WHAT IS EXPECTED —
Return each line of the records below that contains the string "kern". Case counts.

Stored entries
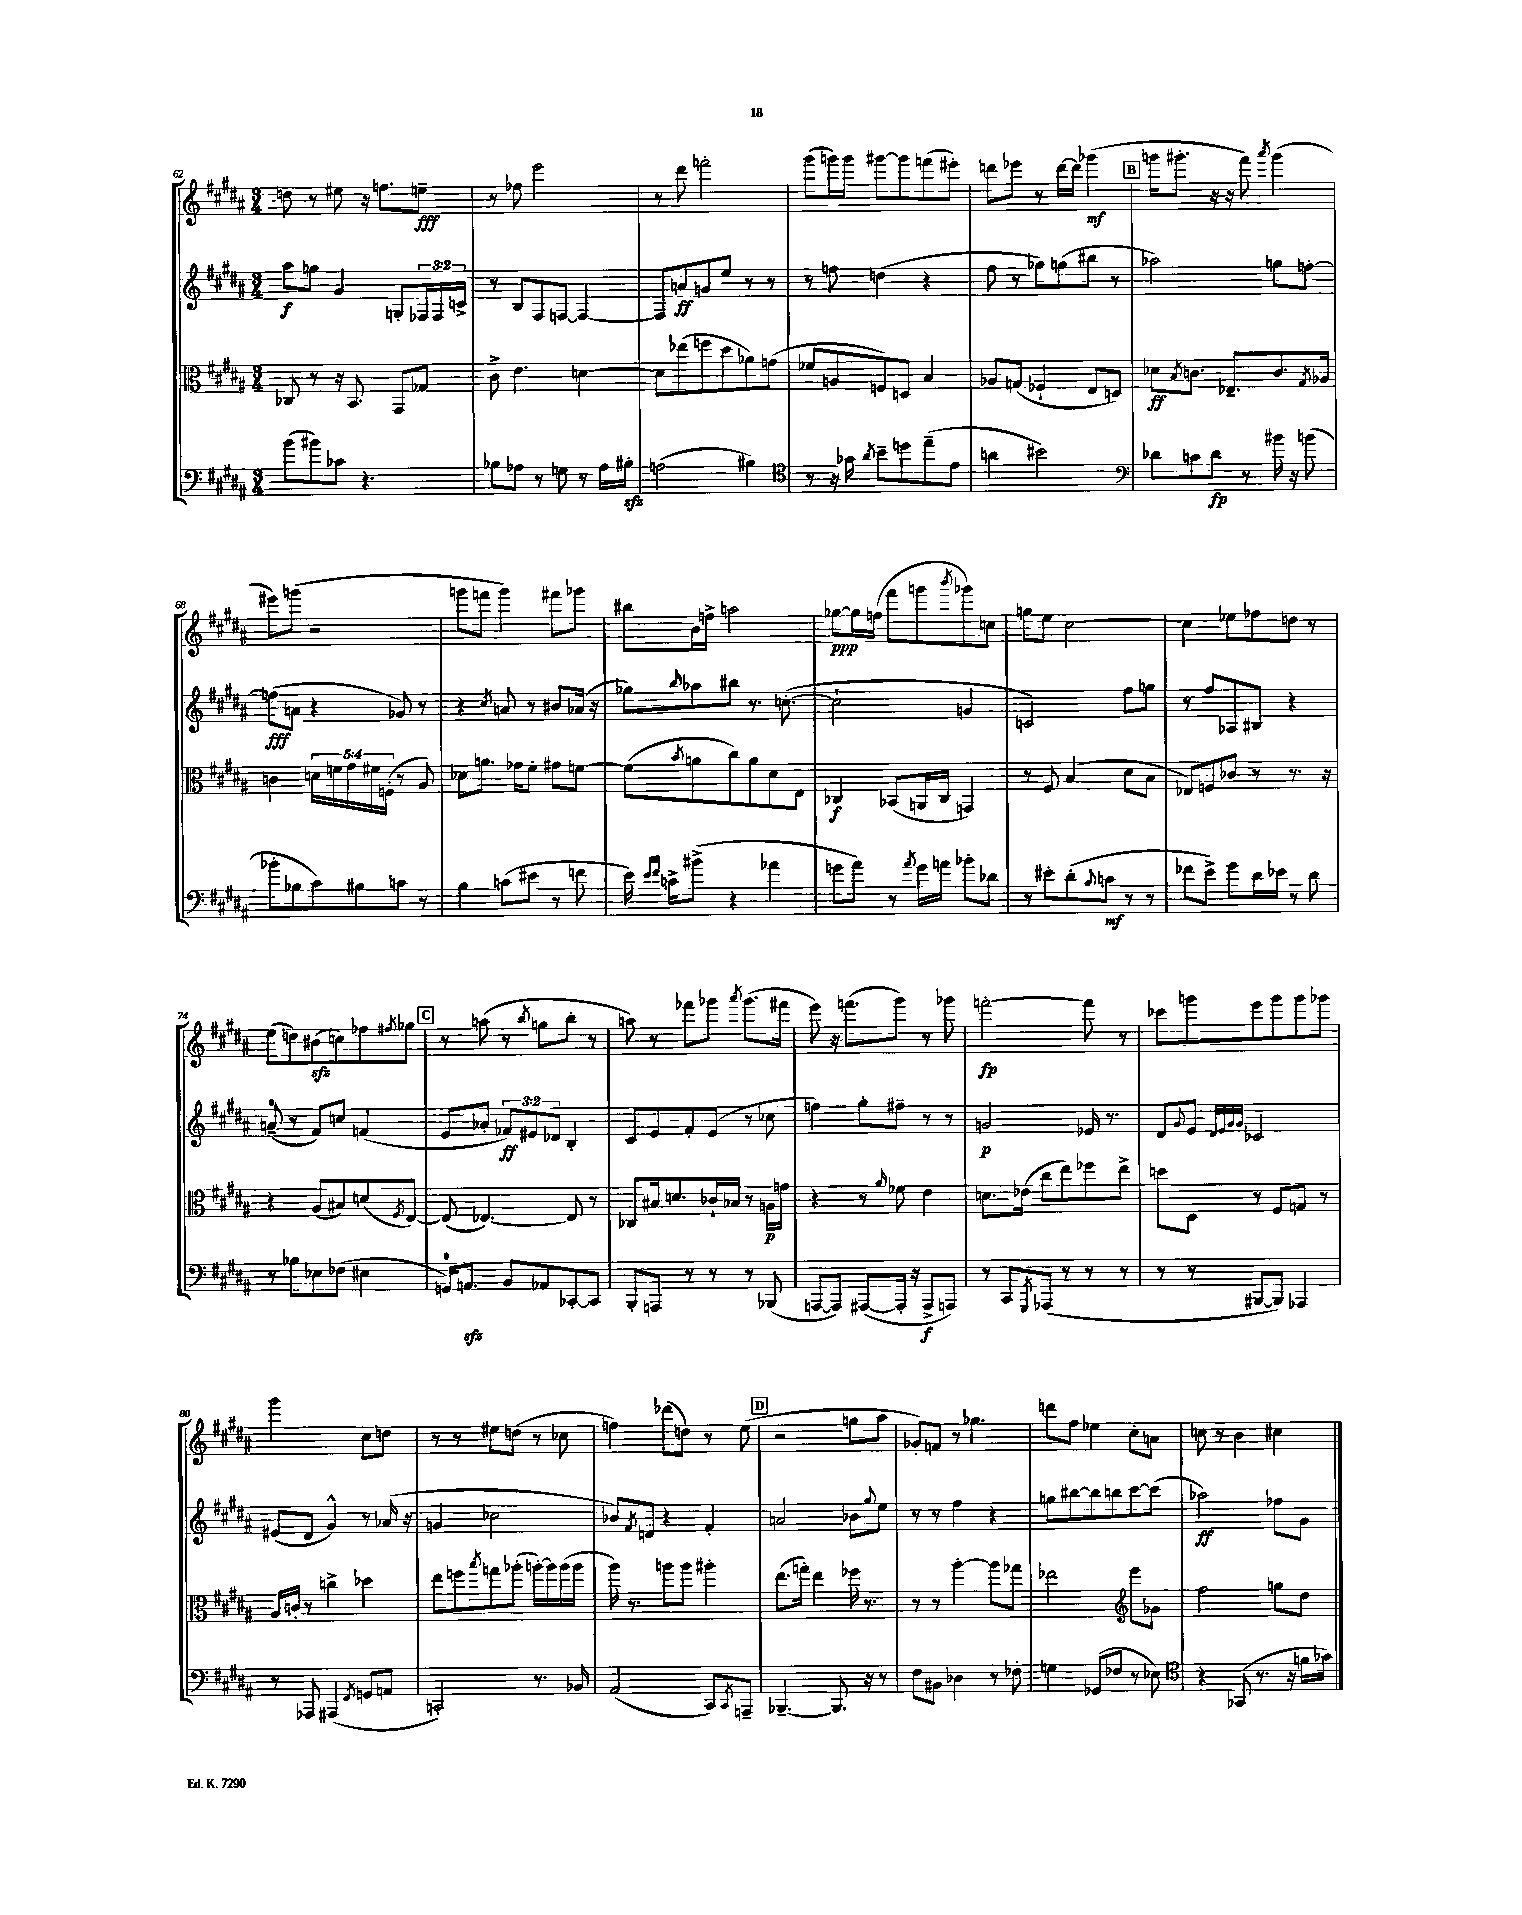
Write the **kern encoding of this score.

**kern	**kern	**kern	**kern
*staff4	*staff3	*staff2	*staff1
*clefF4	*clefC3	*clefG2	*clefG2
*k[f#c#g#d#a#]	*k[f#c#g#d#a#]	*k[f#c#g#d#a#]	*k[f#c#g#d#a#]
*M3/4	*M3/4	*M3/4	*M3/4
(8b\L	8C-/	8aa#\L	8dd\
8b#\)	8r	8gg\J	8r
8c-\J	16r	4g#/	8ee#\
.	8.BB/	.	.
4.r	.	.	16r
.	.	.	8.ff\L
.	8GG#/L	8G'/L	.
.	8G-/J	24F-/L	8ee~\J
.	.	24F-/	.
.	.	24c^/JJ	.
=	=	=	=
8B-\L	8c#^\	8r	8r
8A-\J	4.e\	8B/L	8ff-\
8r	.	8F#/	2eee\
8G\	.	[8F/J	.
8r	[4d\	4F/_	.
16A-\LL	.	.	.
16B#'\JJ	.	.	.
=	=	=	=
(2A\	8d\]L	8F/]L	8r
.	(8ee-\	8a/	8ddd#\
.	8ff\	8g/	2fff'\
.	8dd#\	8ee/J	.
4B#\)	8a-\)	8r	.
.	(8g\J	8r	.
=	=	=	=
*clefC4	*	*	*
8r	8f-/L	8r	(8ggg#\L
16r	8A/	8ff\	16ggg\L)
16g-\	.	.	16ggg\JJ
8qa#/	.	.	.
8b~\L	8F/)	(4dd\	[8ggg#\L
8dd\	8D/J	.	8ggg#\]
(8ee~\	4B/	4r	(8fff\
8e\J	.	.	8eee#'\J)
=	=	=	=
4a\	8A-/L	8ff#\	8ddd\L
.	(8G/J	8r	8eee-\J
2b#\)	4F-`/	8gg-\L)	8r
.	.	(8gg\	[16ddd\LL
.	.	.	16ddd\]JJ
.	8E/L	8bb#\J	(4ggg-\
.	8D/J)	8r	.
=	=	=	=
*clefF4	*	*	*
8d-\L	8d-\L	2aa-\)	16ggg\LK
.	.	.	8.ggg#'\J
.	8qB/	.	.
8c\	8.c\J	.	.
8d-\J	.	.	16r
.	8.E-~/L	.	16r
8r	.	.	8fff#\)
.	.	.	8qaaa#/
16b#\	8.c/	8gg\L	(4ggg#\
16r	.	.	.
(8b\	.	[8ff'\J	.
.	8qG#/	.	.
.	16A-/Jk	.	.
=	=	=	=
8b-'\L	4c\	(8ff\]L	8eee#\L)
8B-\	.	8a\J	(8ggg\J
8c#\)	20d\LL	4r	2r
.	20f\	.	.
.	20g#\	.	.
8B#\	.	.	.
.	20f#\	.	.
.	(20F'\JJ	.	.
8c\J	8r	8g-/)	.
8r	8A#/)	8r	.
=	=	=	=
4B\	8d-\L	4r	8ggg\L
.	8.a\J	.	8fff\J
.	.	8qcc#/	.
(8c\L	.	8a/	4ggg\)
.	16g-\LK	.	.
8e#\J	8f#'\J	8r	.
8r	8g#\L	8b#/L	8fff#\L
8f\	[8f\J	(16a-/Jk	8ggg-\J
.	.	16r	.
=	=	=	=
16e\)	(8f\]L	8gg-\L)	8bb#\L
16qqe/LL	.	.	.
16qqf#/JJ	.	.	.
16c^\LK	.	.	.
.	8qb/	16qqbb/	.
(8b#^\J	8a\	8aa-\	16b\L
.	.	.	16ff^\JJ
4r	8cc#\)	8bb#\J	2aa\
.	8a\	8.r	.
4a-\	8d#\	.	.
.	.	([8.cc'\	.
.	8E\J	.	.
=	=	=	=
8g\L	4C-/	2cc`\]	[8gg-\L
8a#\J)	.	.	16gg-\]L
.	.	.	(16ff\JJ
8r	(8BB-/L	.	8fff#\L
8qa#/	.	.	.
16g\LL	16AA/L	.	8ggg\
16a\JJ	16C-/JJ	.	.
.	.	.	8qbbb/
8b-'\L	4GG/)	4g/	8ggg-\)
8d-\J	.	.	8cc\J
=	=	=	=
8r	8r	2c/)	8gg\L
8e#'\L	8F#/	.	8ee\J
(8d#'\	(4B/	.	[2cc#\
8qqB/	.	.	.
8c\J	.	.	.
8r	8d#\L	8ff#\L	.
8r	8B\J	8gg\J	.
=	=	=	=
8f-\L	8E-/L)	8r	4cc#\]
8e^\J)	8F/	8ff#/L	.
8g#\L	8c-/J	8A-/	8ee-\L
16d#\L	8r	8B#/J	8ff-\
16e-\JJ	.	.	.
8r	8.r	4r	8dd\J
8d#\	.	.	8r
.	16r	.	.
=	=	=	=
8r	4r	(8a~/	(8ee\L
8B-\L	.	8r	8dd\)
8E-\	(8A#/L	8f#/L)	(8b#\
(8F-\J	8B#/)	8cc/J	8cc\)
4E#\	(8d/	(4f/	8ff-\
.	8qF#/	.	8qff#/
.	[8E/J)	.	8gg-\J
=	=	=	=
16GG/LK)	(8E/]	8e/L	8r
8.AA/J	.	.	.
.	[4.E-/)	8a-'/J	(8aa\
8BB/L	.	12f-/L)	8r
.	.	12e#/	.
.	.	.	8qbb/
8AA-/	.	.	8gg\L
.	.	12d-/J	.
[8CC-'/	8E-/]	4B'/	8bb'\J
8CC-/]J	8r	.	8r
=	=	=	=
8BBB'/L	8C-/L	8c#/L	8aa\)
8AAA/J	16B#/k	8e/	8r
.	8.d/	.	.
8r	.	8f#'/	8fff-\L
8r	16c-`/L	(8e/J	8ggg-\J
.	16B-/JJ	.	.
.	.	.	8qaaa#/
8r	8r	8r	(8.ggg-\L
(8BBB-/	16A\LL	8cc-\	.
.	16g\JJ	.	16fff#\Jk
=	=	=	=
[8AAA/L	4r	4ff\)	8eee\)
8AAA/]J)	.	.	16r
.	.	.	(8.fff\L
([8AAA#/L	8r	8gg#'\L	.
.	16qqa#/	.	.
16AAA#'/]Jk	8f-\	8ff#~\J	8ggg#\J)
16r	.	.	.
8AAA#^/L	4e\	8r	8r
8AAA/J)	.	8r	8ggg-\
=	=	=	=
8r	8.d\L	2g/	[2fff'\
8CC#/L	.	.	.
.	(16e-\Jk	.	.
8qGGG#/	.	.	.
(8AAA-/J	8cc#\L	.	.
8r	8ee\)	.	.
8r	8ff-\	16e-/	8fff\]
.	.	8.r	.
8r	8ee^\J	.	8r
=	=	=	=
8r	8dd\L	8d#/L	8ccc-\L
.	.	8qqg#/	.
8r	8D#\J	8e/J	8ggg\
.	.	32qqd#/LLL	.
.	.	32qqe/	.
.	.	32qqg#/	.
.	.	32qqg#/JJJ	.
[8BBB#/L	8r	2c-/	8eee\
8BBB#/]J)	8F#/L	.	8ggg\
4AAA-/	8G/J	.	8ggg\
.	8r	.	8ggg-\J
=	=	=	=
8r	16A#/LL	(8e#/L	2ggg#\
.	16c'/JJ	.	.
8AAA-/	8r	8d#/J	.
(4AAA#/	4cc^\	4g#^^/)	.
8qFF#/	.	.	.
8GG/L	4dd-\	8r	8cc#\L
8AA/J	.	(16a-/	8dd\J
.	.	16r	.
=	=	=	=
2CC'/)	8ee\L	4g/	8r
.	8ff\	.	8r
.	8qbb/	.	.
.	8gg\	2cc-\	8ee#\L
.	(8aa-'\J	.	(8dd\J
8.r	[16aa'\LL)	.	8r
.	16aa\]	.	.
.	(16aa\	.	8cc-\
16BB-/	16aa\JJ	.	.
=	=	=	=
(2AA#/	16aa#\)	8b-/L)	4ff\)
.	8.r	.	.
.	.	8qf#/	.
.	.	8d/J	.
.	8aa\L	4r	(8ddd-\L
.	8aa\J	.	8dd\J)
8CC#/L)	4aa#'\	4f#'/	8r
8qCC#/	.	.	.
8AAA~/J	.	.	(8ee\
=	=	=	=
[4.BBB-~/	(8.ee\L	2a/	2r
.	16gg'\Jk)	.	.
.	4ee\	.	.
8.BBB-/]	.	.	.
.	16ff-\	8b-\L	8gg\L
16r	8.r	.	.
.	.	8qqgg#/	.
8r	.	8ee\J	8aa#\J
=	=	=	=
8F#\L	8r	8r	8g-'/L)
8BB#\J	8r	8r	8f/J
4D-\	[4aa#'\	4ff#\	8r
.	.	.	4.gg-\
8r	8aa#\]L	4r	.
8F-'\	8gg-\J	.	.
=	=	=	=
4G\	2ee-\	8gg\L	8ddd\L
.	.	[8bb#\	8ff#\J
(8GG-/L	.	8bb#\]	4ee-\
8F-/J	.	8bb\	.
*	*clefG2	*	*
8r	8eee\L	[8ccc#\	8cc#'\L
8E-\)	8g-\J	(8ccc#\]J	8a\J
=	=	=	=
*clefC4	*	*	*
4r	2ff#\	2aa-\)	8cc\
.	.	.	8r
(8GG-/	.	.	4b\
8.r	.	.	.
.	8gg\L	8ff-\L	4cc#\
16r	.	.	.
16f\LL	8dd#\J	8g#\J	.
16g-\JJ)	.	.	.
==	==	==	==
*-	*-	*-	*-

WRITTEN RESPONSE —
Write the **kern encoding of this score.
**kern	**kern	**kern	**kern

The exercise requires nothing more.